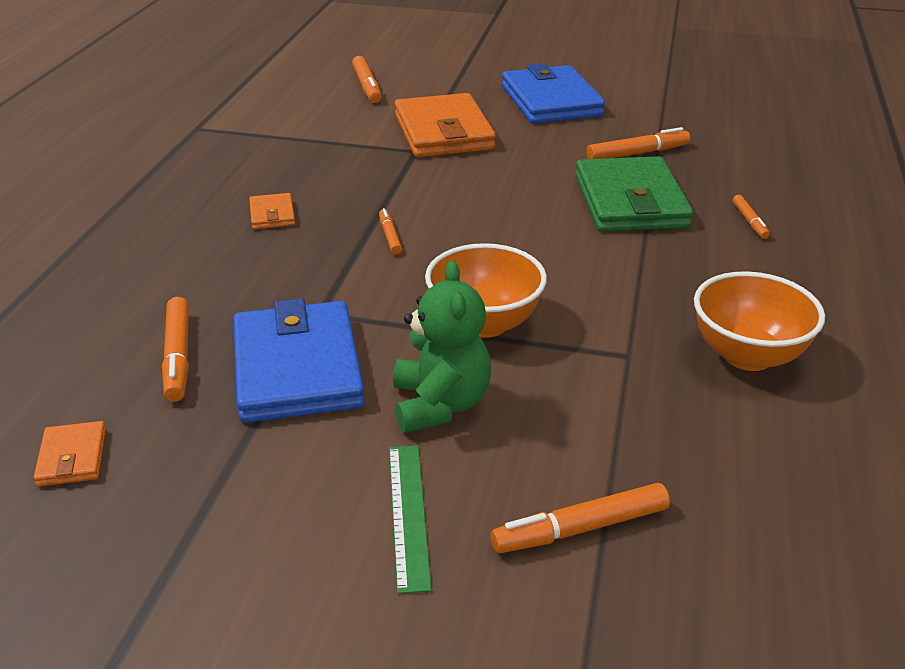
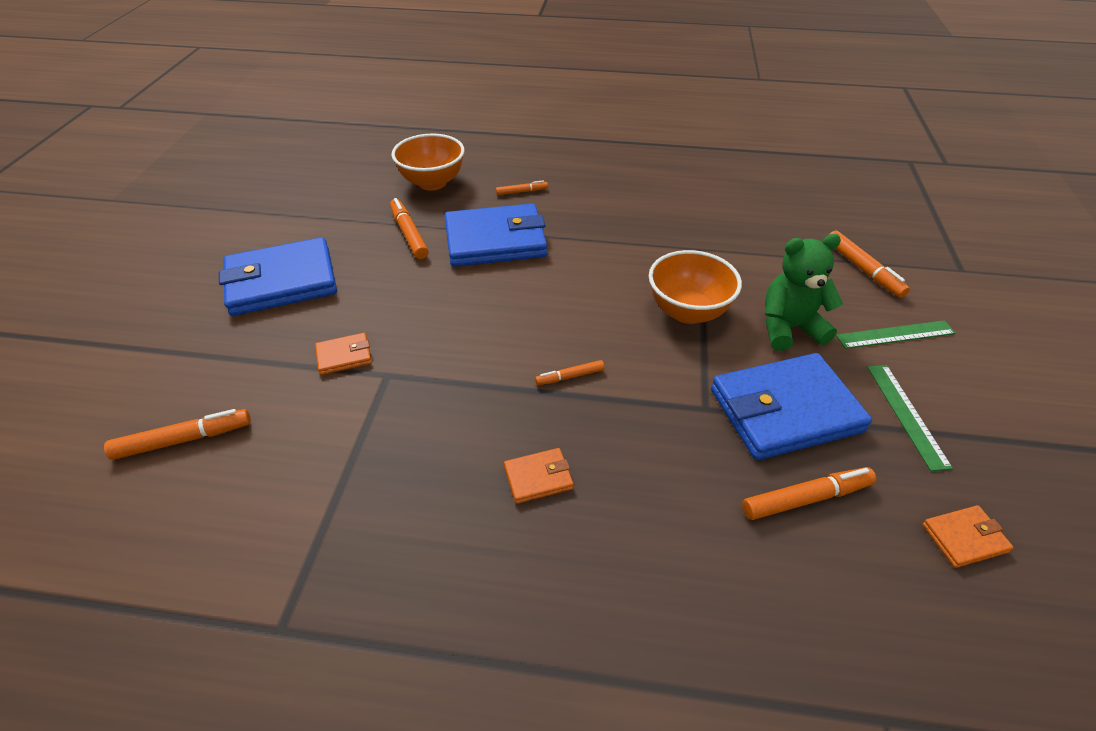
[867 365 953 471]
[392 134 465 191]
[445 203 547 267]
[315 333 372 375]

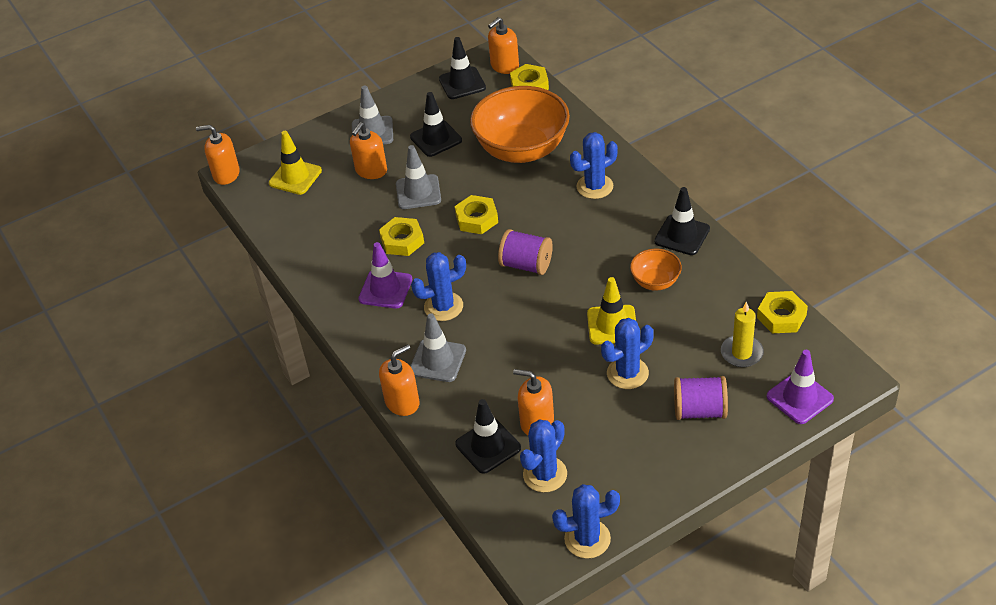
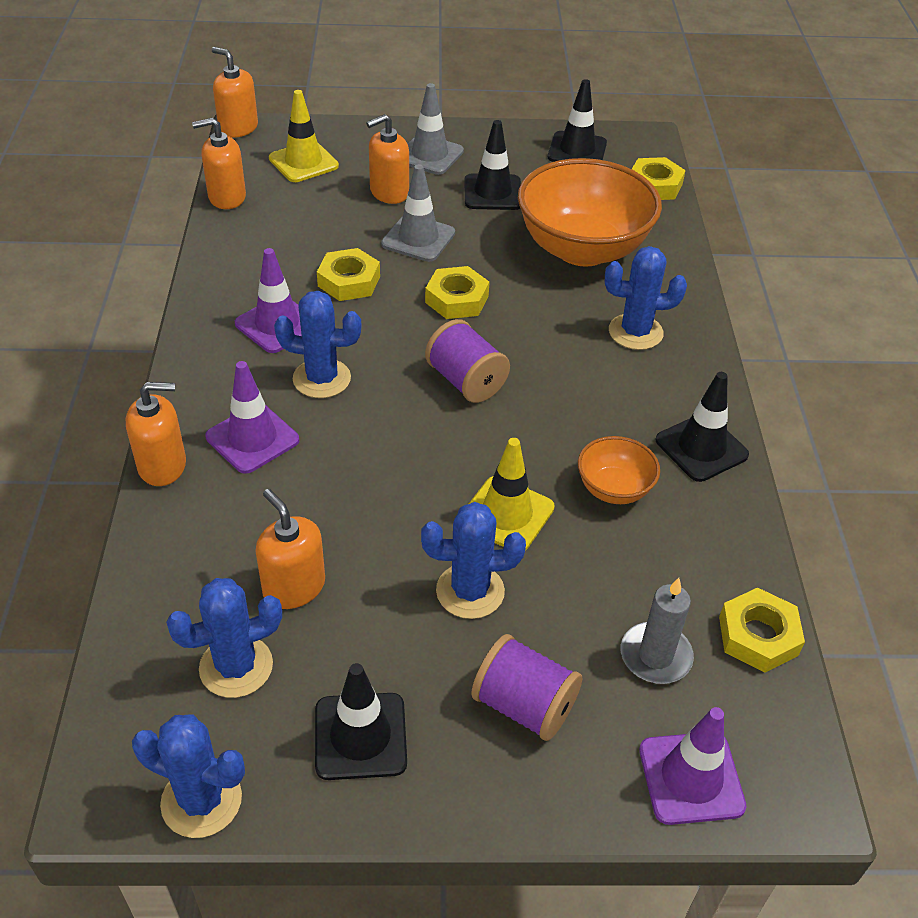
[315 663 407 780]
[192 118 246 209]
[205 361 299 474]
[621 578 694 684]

Description of the task:
The complete set of records should be written out again, pictures excluded.

Exercise result:
[867 365 953 471]
[392 134 465 191]
[445 203 547 267]
[315 333 372 375]

[315 663 407 780]
[192 118 246 209]
[205 361 299 474]
[621 578 694 684]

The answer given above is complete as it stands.